### Exercise requirements:
Write the entries below out again without a single difference.

### Change listing data:
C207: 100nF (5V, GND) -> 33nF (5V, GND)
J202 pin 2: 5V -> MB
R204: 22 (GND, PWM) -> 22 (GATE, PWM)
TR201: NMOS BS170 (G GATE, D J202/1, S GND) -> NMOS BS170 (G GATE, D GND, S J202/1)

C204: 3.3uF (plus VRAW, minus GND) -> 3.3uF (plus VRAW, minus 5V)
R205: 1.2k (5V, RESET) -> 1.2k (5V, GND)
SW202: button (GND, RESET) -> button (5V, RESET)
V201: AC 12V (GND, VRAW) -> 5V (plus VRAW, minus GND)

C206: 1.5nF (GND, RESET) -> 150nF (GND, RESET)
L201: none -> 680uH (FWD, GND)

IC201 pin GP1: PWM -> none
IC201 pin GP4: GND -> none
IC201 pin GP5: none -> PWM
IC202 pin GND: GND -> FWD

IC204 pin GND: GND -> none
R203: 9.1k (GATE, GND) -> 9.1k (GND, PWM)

### Answer to the problem:
C207: 100nF (5V, GND) -> 33nF (5V, GND)
J202 pin 2: 5V -> MB
R204: 22 (GND, PWM) -> 22 (GATE, PWM)
TR201: NMOS BS170 (G GATE, D J202/1, S GND) -> NMOS BS170 (G GATE, D GND, S J202/1)

C204: 3.3uF (plus VRAW, minus GND) -> 3.3uF (plus VRAW, minus 5V)
R205: 1.2k (5V, RESET) -> 1.2k (5V, GND)
SW202: button (GND, RESET) -> button (5V, RESET)
V201: AC 12V (GND, VRAW) -> 5V (plus VRAW, minus GND)

C206: 1.5nF (GND, RESET) -> 150nF (GND, RESET)
L201: none -> 680uH (FWD, GND)

IC201 pin GP1: PWM -> none
IC201 pin GP4: GND -> none
IC201 pin GP5: none -> PWM
IC202 pin GND: GND -> FWD

IC204 pin GND: GND -> none
R203: 9.1k (GATE, GND) -> 9.1k (GND, PWM)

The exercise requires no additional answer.